Print, in exact form, the lines below from the one containing "black pyramid: 3 -> 5" through the one containing "yellow spinning top: 4 -> 3", and omit all others.

Top of Given data

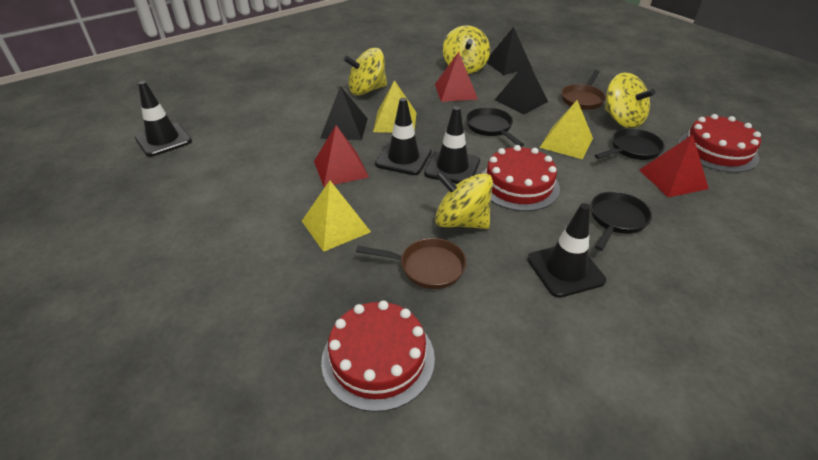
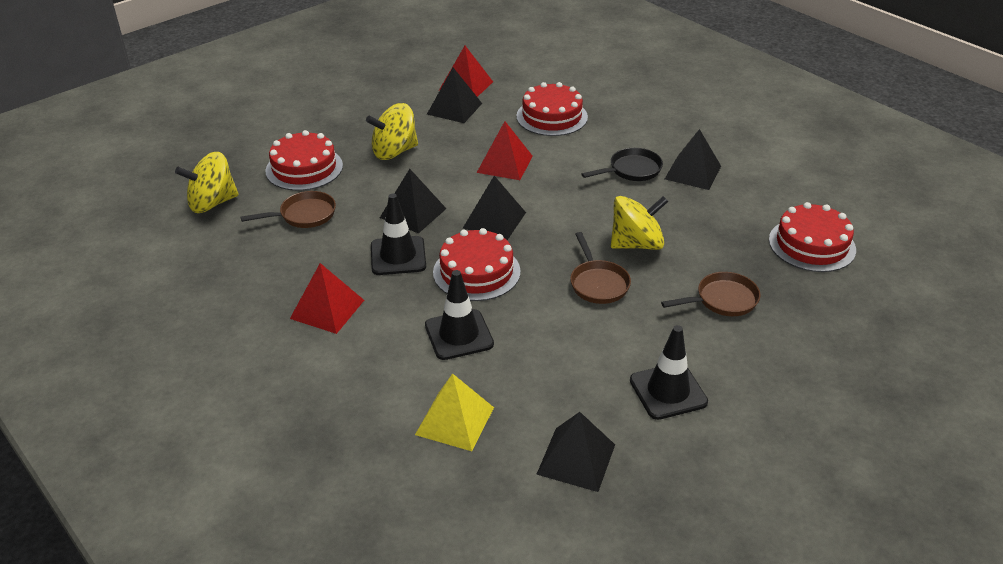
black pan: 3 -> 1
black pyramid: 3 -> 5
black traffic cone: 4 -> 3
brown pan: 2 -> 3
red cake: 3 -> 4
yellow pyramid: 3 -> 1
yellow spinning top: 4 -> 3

Bottom of Given data
Top of Given data

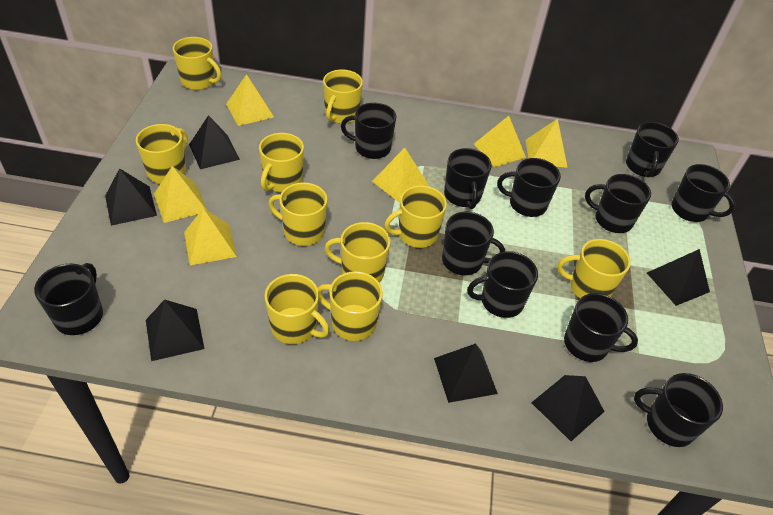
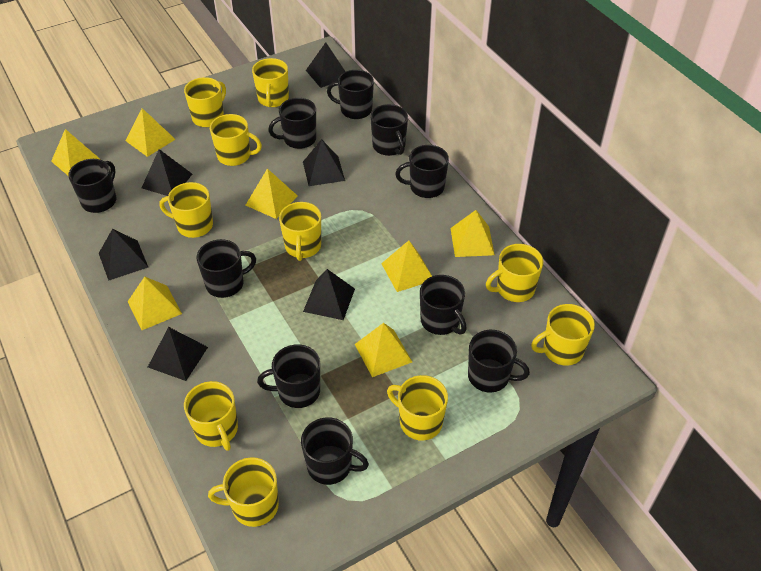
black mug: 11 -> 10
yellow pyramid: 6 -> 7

Bottom of Given data

■ Answer box ■
black pyramid: 3 -> 5
black traffic cone: 4 -> 3
brown pan: 2 -> 3
red cake: 3 -> 4
yellow pyramid: 3 -> 1
yellow spinning top: 4 -> 3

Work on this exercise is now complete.